*** Opening of PROVIDED MATERIAL ***

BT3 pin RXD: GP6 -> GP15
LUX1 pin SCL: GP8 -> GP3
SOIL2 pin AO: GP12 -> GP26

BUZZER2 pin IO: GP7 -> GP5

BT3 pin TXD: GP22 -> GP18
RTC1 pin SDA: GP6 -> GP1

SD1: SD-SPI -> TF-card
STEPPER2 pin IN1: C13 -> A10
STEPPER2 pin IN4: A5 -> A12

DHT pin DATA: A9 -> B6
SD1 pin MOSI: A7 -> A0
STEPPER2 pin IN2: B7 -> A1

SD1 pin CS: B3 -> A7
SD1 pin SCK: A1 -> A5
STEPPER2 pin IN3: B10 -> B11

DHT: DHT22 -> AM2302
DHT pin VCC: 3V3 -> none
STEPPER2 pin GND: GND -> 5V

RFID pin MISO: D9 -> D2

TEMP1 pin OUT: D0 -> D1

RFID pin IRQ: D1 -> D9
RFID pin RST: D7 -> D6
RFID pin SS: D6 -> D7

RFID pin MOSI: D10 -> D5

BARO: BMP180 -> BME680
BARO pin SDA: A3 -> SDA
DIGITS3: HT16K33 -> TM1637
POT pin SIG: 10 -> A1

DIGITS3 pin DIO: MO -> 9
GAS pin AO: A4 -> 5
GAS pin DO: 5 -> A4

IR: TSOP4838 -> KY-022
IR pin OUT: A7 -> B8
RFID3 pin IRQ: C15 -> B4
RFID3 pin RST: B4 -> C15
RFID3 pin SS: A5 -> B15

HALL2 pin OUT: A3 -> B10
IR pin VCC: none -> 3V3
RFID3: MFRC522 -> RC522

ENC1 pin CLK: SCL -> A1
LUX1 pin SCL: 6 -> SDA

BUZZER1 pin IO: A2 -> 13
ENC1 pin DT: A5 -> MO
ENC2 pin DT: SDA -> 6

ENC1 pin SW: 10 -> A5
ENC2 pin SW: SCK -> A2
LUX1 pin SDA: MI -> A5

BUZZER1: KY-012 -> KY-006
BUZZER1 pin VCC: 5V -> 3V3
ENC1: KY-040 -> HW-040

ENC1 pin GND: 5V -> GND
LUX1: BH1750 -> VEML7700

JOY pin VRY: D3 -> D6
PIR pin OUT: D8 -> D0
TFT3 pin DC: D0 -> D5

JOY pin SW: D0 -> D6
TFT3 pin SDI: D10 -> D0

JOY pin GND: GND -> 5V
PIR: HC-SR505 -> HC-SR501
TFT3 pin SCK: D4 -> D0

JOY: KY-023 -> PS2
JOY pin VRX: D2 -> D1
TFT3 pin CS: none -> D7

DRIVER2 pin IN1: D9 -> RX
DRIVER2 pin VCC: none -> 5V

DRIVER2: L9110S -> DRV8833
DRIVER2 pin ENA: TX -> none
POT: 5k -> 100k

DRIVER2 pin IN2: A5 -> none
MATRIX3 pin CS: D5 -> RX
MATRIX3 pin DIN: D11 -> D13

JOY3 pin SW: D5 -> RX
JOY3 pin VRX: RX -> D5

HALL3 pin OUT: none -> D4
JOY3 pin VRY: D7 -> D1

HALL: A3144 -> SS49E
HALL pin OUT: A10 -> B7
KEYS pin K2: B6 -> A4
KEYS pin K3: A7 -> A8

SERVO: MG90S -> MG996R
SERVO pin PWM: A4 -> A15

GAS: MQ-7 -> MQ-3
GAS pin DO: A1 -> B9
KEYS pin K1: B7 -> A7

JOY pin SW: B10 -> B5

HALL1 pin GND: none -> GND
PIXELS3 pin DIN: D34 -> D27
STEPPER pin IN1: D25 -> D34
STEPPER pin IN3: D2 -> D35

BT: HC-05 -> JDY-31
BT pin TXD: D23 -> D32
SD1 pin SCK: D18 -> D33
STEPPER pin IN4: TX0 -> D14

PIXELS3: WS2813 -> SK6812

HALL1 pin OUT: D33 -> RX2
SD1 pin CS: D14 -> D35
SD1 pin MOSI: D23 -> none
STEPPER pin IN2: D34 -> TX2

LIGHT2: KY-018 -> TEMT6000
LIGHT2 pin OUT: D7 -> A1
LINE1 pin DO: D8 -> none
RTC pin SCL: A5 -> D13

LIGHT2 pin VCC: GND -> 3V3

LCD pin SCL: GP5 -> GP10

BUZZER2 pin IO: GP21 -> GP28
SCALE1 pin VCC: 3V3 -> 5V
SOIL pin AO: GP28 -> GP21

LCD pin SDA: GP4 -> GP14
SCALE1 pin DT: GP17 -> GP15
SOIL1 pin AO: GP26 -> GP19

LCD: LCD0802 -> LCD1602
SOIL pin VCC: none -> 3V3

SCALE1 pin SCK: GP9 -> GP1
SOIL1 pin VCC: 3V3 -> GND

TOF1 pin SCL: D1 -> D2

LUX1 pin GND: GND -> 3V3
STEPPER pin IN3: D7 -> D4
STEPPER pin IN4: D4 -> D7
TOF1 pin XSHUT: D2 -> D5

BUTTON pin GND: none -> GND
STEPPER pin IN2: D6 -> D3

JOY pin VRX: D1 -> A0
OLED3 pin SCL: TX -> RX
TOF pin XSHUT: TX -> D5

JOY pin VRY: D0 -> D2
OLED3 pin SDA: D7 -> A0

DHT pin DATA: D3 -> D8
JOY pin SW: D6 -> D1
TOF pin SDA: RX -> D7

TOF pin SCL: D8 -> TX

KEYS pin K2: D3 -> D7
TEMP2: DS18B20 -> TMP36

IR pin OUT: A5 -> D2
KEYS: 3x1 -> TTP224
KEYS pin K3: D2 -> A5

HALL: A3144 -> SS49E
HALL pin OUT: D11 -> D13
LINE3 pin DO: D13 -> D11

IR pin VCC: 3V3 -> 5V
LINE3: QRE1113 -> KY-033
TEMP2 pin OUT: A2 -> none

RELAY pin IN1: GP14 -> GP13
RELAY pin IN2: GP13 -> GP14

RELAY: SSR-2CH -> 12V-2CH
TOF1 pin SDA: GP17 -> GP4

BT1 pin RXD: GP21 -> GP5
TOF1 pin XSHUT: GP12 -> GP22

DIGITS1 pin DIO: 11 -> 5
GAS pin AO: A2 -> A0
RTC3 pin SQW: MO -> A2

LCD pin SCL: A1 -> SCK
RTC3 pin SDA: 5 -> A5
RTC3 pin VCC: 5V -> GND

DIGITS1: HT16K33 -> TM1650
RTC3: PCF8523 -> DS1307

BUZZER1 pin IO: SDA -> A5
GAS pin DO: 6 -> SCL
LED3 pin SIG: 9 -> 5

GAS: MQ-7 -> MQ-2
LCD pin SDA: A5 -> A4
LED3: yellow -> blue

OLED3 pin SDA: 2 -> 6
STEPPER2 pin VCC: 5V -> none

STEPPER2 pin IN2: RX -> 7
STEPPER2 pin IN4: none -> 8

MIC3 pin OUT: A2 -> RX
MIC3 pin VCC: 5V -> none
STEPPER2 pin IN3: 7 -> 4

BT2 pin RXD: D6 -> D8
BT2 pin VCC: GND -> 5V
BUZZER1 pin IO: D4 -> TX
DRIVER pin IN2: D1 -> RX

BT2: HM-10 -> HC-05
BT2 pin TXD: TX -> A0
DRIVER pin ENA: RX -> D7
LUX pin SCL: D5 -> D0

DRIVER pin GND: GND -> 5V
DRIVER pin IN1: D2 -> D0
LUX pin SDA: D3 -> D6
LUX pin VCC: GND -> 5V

*** Close of PROVIDED MATERIAL ***

As the answer, set down only the lines from the data above between the one holding "GAS pin AO: A4 -> 5" and the one holding "PIXELS3 pin DIN: D34 -> D27", inclusive, exactly as they read.

RESPONSE TO THIS TASK:
GAS pin AO: A4 -> 5
GAS pin DO: 5 -> A4

IR: TSOP4838 -> KY-022
IR pin OUT: A7 -> B8
RFID3 pin IRQ: C15 -> B4
RFID3 pin RST: B4 -> C15
RFID3 pin SS: A5 -> B15

HALL2 pin OUT: A3 -> B10
IR pin VCC: none -> 3V3
RFID3: MFRC522 -> RC522

ENC1 pin CLK: SCL -> A1
LUX1 pin SCL: 6 -> SDA

BUZZER1 pin IO: A2 -> 13
ENC1 pin DT: A5 -> MO
ENC2 pin DT: SDA -> 6

ENC1 pin SW: 10 -> A5
ENC2 pin SW: SCK -> A2
LUX1 pin SDA: MI -> A5

BUZZER1: KY-012 -> KY-006
BUZZER1 pin VCC: 5V -> 3V3
ENC1: KY-040 -> HW-040

ENC1 pin GND: 5V -> GND
LUX1: BH1750 -> VEML7700

JOY pin VRY: D3 -> D6
PIR pin OUT: D8 -> D0
TFT3 pin DC: D0 -> D5

JOY pin SW: D0 -> D6
TFT3 pin SDI: D10 -> D0

JOY pin GND: GND -> 5V
PIR: HC-SR505 -> HC-SR501
TFT3 pin SCK: D4 -> D0

JOY: KY-023 -> PS2
JOY pin VRX: D2 -> D1
TFT3 pin CS: none -> D7

DRIVER2 pin IN1: D9 -> RX
DRIVER2 pin VCC: none -> 5V

DRIVER2: L9110S -> DRV8833
DRIVER2 pin ENA: TX -> none
POT: 5k -> 100k

DRIVER2 pin IN2: A5 -> none
MATRIX3 pin CS: D5 -> RX
MATRIX3 pin DIN: D11 -> D13

JOY3 pin SW: D5 -> RX
JOY3 pin VRX: RX -> D5

HALL3 pin OUT: none -> D4
JOY3 pin VRY: D7 -> D1

HALL: A3144 -> SS49E
HALL pin OUT: A10 -> B7
KEYS pin K2: B6 -> A4
KEYS pin K3: A7 -> A8

SERVO: MG90S -> MG996R
SERVO pin PWM: A4 -> A15

GAS: MQ-7 -> MQ-3
GAS pin DO: A1 -> B9
KEYS pin K1: B7 -> A7

JOY pin SW: B10 -> B5

HALL1 pin GND: none -> GND
PIXELS3 pin DIN: D34 -> D27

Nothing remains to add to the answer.